▶

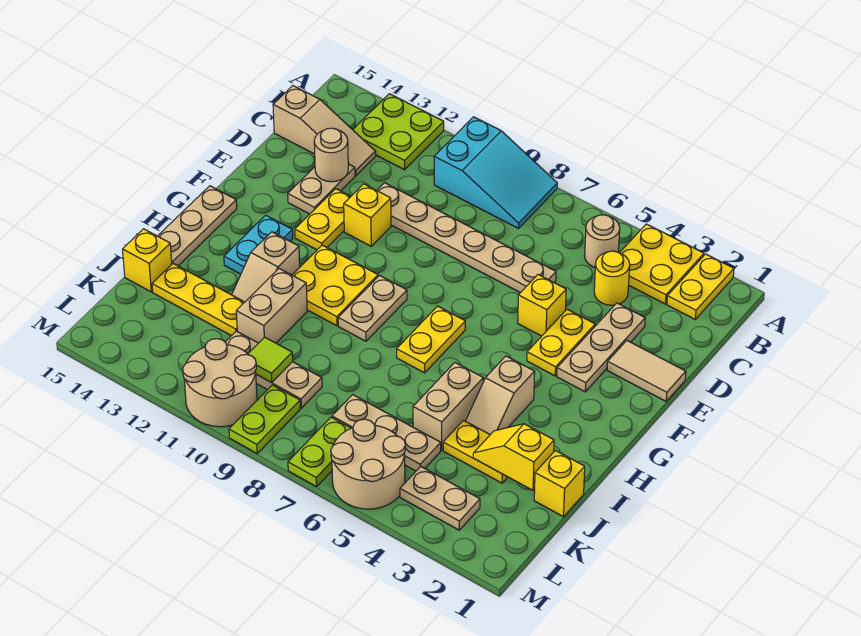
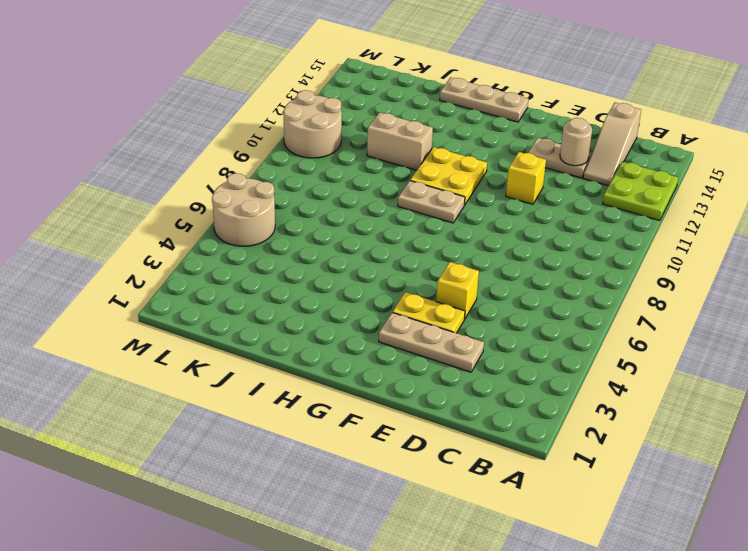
none -> yellow plate A2:B2 level 1
none -> yellow plate A3:B4 level 1
none -> cyan slope A8:B10 level 1 top 10
none -> tan round brick B5 level 1

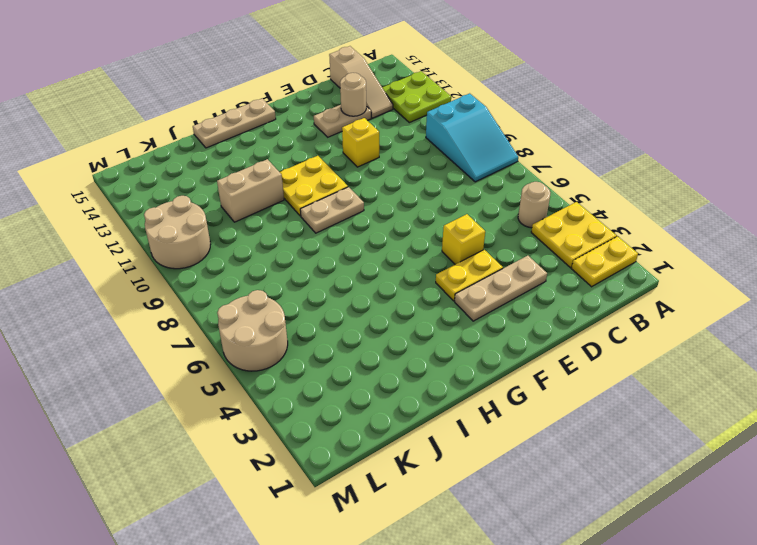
none -> yellow round brick C4 level 1
none -> tan plate D6:D11 level 1
none -> tan tile E1:E2 level 1
none -> yellow plate E12:F12 level 1

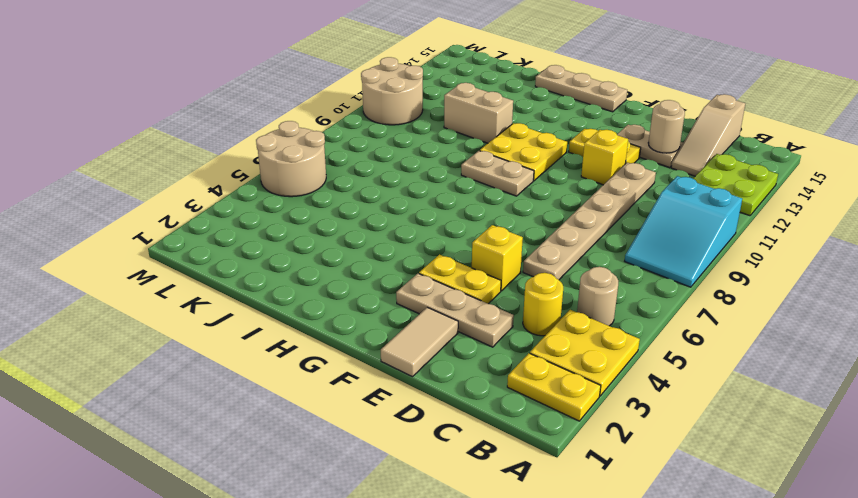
none -> yellow plate G7:H7 level 1
none -> cyan plate G13:H13 level 1
none -> tan slope H4:I4 level 1 top H
none -> tan slope H12:I12 level 1 top H

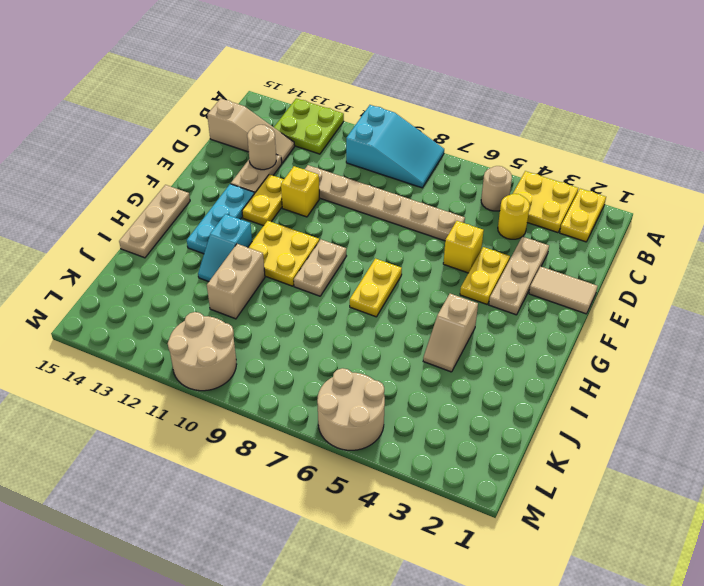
cyan plate F13:H13 level 1 -> cyan plate G13:H13 level 1
cyan slope H12:I12 level 1 top H -> tan slope H12:I12 level 1 top H
none -> tan brick I5:J5 level 1
none -> yellow brick J1 level 1
none -> yellow plate J3:J4 level 1
none -> yellow plate J12:J14 level 1

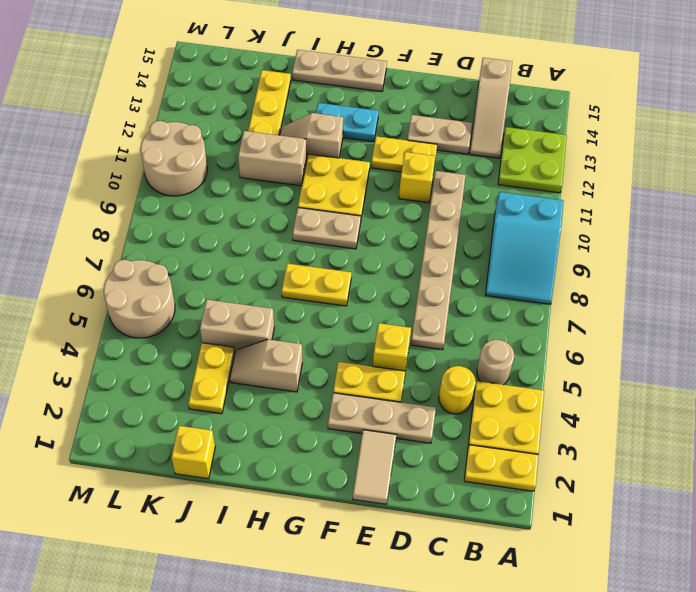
none -> yellow brick J15 level 1
none -> tan plate K5:K7 level 1
none -> tan plate K9:K11 level 1
none -> tan plate L3:L4 level 1

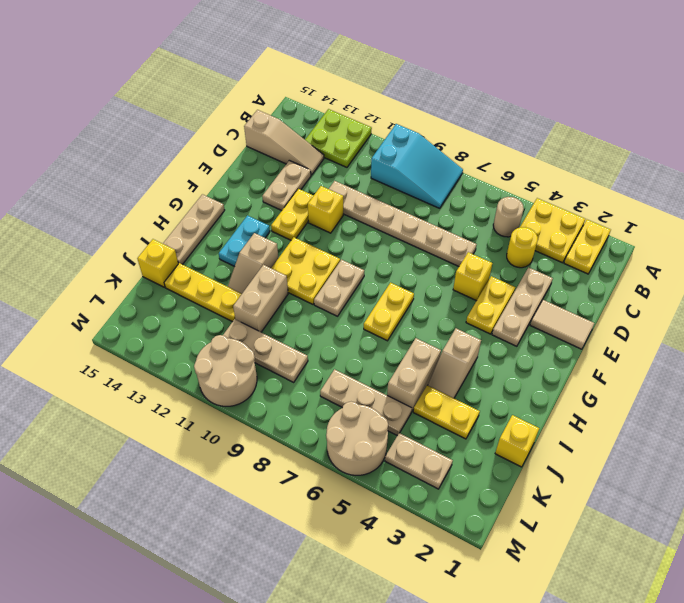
none -> lime plate L7:M7 level 1
none -> lime plate L9:M9 level 1
none -> tan round brick D13 level 2
none -> yellow slope J2:J3 level 2 top 2

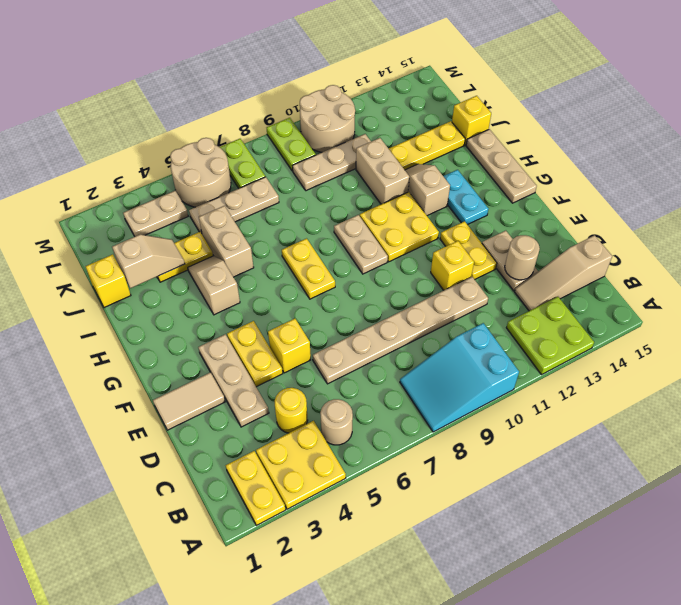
tan slope J2:J3 level 2 top 2 -> yellow slope J2:J3 level 2 top 2
none -> lime tile K10 level 2

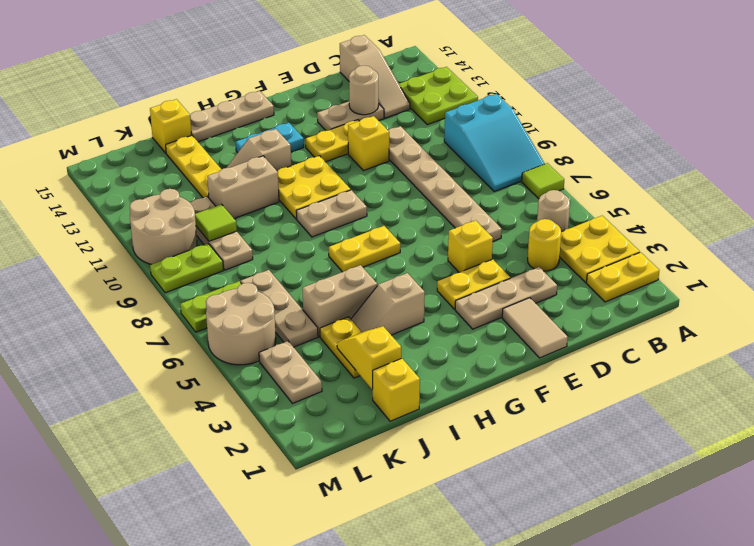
lime tile A7 level 1 -> none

◀

Work instruction:
The entries above should be retyped exactly, minus any pictures.

Response to the task:
none -> yellow plate A2:B2 level 1
none -> yellow plate A3:B4 level 1
none -> cyan slope A8:B10 level 1 top 10
none -> tan round brick B5 level 1

none -> yellow round brick C4 level 1
none -> tan plate D6:D11 level 1
none -> tan tile E1:E2 level 1
none -> yellow plate E12:F12 level 1

none -> yellow plate G7:H7 level 1
none -> cyan plate G13:H13 level 1
none -> tan slope H4:I4 level 1 top H
none -> tan slope H12:I12 level 1 top H

cyan plate F13:H13 level 1 -> cyan plate G13:H13 level 1
cyan slope H12:I12 level 1 top H -> tan slope H12:I12 level 1 top H
none -> tan brick I5:J5 level 1
none -> yellow brick J1 level 1
none -> yellow plate J3:J4 level 1
none -> yellow plate J12:J14 level 1

none -> yellow brick J15 level 1
none -> tan plate K5:K7 level 1
none -> tan plate K9:K11 level 1
none -> tan plate L3:L4 level 1

none -> lime plate L7:M7 level 1
none -> lime plate L9:M9 level 1
none -> tan round brick D13 level 2
none -> yellow slope J2:J3 level 2 top 2

tan slope J2:J3 level 2 top 2 -> yellow slope J2:J3 level 2 top 2
none -> lime tile K10 level 2

lime tile A7 level 1 -> none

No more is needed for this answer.